===== RECORDS FOR THIS TASK =====

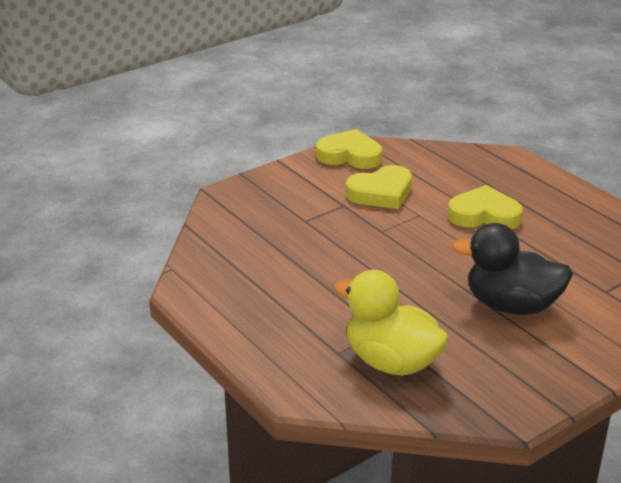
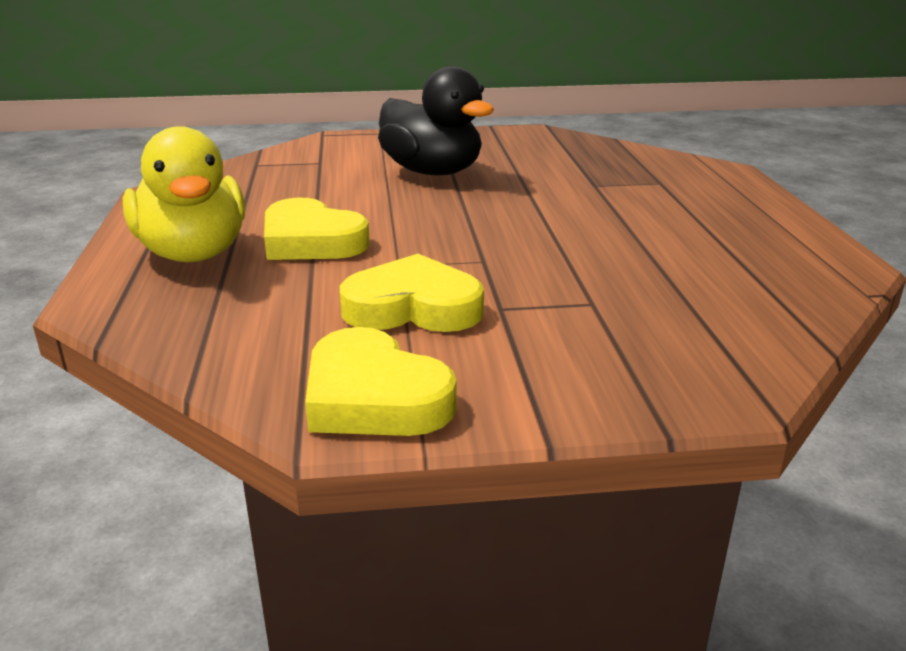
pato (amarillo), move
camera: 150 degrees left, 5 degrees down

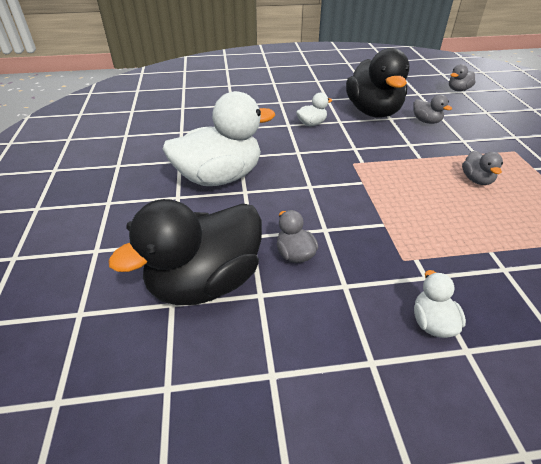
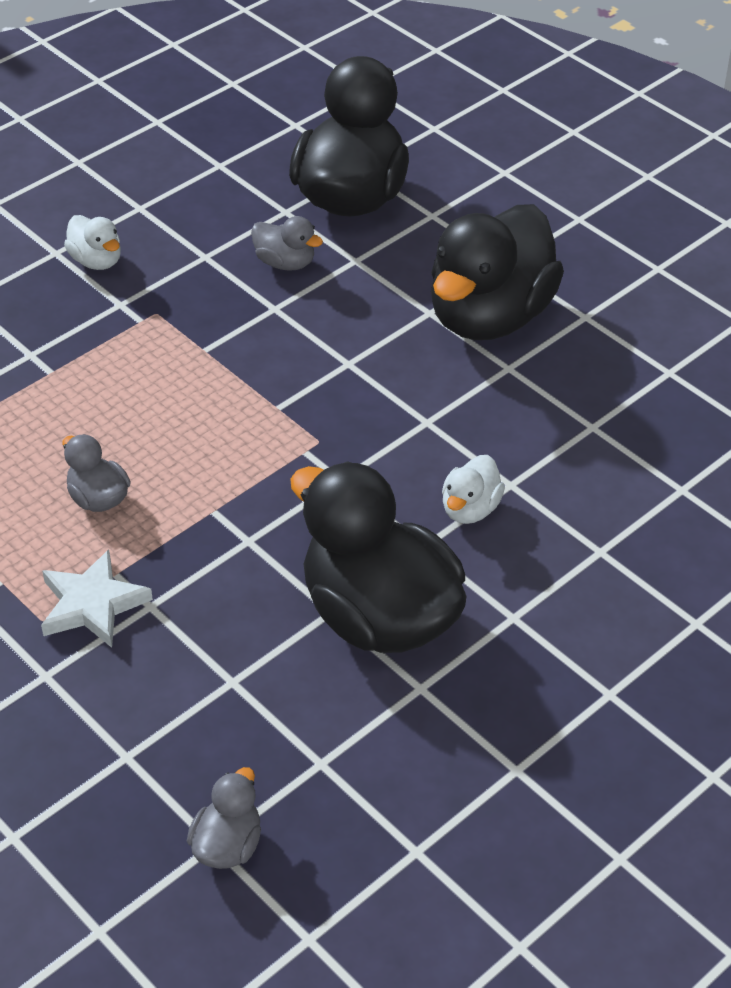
pato (blanco) (1st from left) → pato (negro) (3rd from left)
pato (gris) (2nd from left) → -
- → estrella (blanco)
camera: 145 degrees right, 5 degrees up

=====

What the answer must hold: all the data above, given again exactly, without pictures.

pato (amarillo), move
camera: 150 degrees left, 5 degrees down

pato (blanco) (1st from left) → pato (negro) (3rd from left)
pato (gris) (2nd from left) → -
- → estrella (blanco)
camera: 145 degrees right, 5 degrees up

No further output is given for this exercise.